• WORK REQUEST
Every line of the records below from the line with "brown pyramid: 0 -> 1" up to and including the line with "white gift: 2 -> 3" must be reproduced exactly, and no line outside that range.

• DATA SUPPLIED

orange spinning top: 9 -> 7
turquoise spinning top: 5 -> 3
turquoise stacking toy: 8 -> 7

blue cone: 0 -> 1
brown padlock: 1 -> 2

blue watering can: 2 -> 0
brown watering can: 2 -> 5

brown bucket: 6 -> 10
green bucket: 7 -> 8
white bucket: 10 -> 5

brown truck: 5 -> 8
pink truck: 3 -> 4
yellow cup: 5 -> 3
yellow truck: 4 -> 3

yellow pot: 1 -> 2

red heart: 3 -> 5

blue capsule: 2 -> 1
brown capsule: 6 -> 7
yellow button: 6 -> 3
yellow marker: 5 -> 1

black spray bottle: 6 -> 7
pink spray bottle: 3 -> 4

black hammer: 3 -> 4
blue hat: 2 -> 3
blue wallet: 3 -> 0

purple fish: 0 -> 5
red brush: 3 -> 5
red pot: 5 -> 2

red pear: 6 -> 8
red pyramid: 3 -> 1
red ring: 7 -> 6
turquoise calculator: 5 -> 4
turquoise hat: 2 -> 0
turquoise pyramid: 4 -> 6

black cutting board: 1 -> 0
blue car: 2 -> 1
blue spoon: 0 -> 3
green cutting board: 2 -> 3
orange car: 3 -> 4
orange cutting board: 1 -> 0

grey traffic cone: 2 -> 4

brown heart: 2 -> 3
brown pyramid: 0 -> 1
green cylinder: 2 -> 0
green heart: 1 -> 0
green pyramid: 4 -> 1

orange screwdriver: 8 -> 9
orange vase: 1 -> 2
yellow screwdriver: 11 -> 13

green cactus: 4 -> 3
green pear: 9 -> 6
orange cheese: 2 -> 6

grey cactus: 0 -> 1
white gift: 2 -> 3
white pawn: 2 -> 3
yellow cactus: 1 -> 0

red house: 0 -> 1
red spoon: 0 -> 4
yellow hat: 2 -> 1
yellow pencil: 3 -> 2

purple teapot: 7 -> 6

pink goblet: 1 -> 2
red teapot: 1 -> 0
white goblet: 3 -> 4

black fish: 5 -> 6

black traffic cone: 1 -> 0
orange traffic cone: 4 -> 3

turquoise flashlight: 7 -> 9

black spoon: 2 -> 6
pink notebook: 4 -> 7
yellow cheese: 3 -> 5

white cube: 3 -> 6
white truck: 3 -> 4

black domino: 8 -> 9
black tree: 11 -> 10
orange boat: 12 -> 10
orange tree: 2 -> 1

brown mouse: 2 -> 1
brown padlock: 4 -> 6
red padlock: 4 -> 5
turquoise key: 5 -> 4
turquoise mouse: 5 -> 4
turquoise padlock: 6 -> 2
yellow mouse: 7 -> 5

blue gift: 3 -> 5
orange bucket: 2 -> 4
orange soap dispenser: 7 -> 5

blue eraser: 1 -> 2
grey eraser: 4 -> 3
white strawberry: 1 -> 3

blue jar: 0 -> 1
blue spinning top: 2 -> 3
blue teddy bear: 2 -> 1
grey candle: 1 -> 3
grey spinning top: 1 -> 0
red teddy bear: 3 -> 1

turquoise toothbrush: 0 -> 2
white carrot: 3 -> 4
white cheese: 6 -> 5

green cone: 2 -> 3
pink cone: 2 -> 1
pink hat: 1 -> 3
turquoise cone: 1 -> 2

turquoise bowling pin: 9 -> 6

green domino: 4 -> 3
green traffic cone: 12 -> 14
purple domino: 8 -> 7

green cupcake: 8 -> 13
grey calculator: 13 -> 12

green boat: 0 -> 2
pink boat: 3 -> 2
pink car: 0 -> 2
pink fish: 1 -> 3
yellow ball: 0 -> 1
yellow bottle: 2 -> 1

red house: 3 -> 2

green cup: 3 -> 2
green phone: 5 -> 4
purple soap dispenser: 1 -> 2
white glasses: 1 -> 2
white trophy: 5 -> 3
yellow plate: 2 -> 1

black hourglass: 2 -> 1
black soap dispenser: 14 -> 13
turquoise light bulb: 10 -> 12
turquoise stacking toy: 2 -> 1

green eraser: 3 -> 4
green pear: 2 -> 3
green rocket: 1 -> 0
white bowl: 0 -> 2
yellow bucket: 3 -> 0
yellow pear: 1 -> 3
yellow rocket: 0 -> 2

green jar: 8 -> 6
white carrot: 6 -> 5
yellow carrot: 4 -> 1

• YOUR SOLUTION
brown pyramid: 0 -> 1
green cylinder: 2 -> 0
green heart: 1 -> 0
green pyramid: 4 -> 1

orange screwdriver: 8 -> 9
orange vase: 1 -> 2
yellow screwdriver: 11 -> 13

green cactus: 4 -> 3
green pear: 9 -> 6
orange cheese: 2 -> 6

grey cactus: 0 -> 1
white gift: 2 -> 3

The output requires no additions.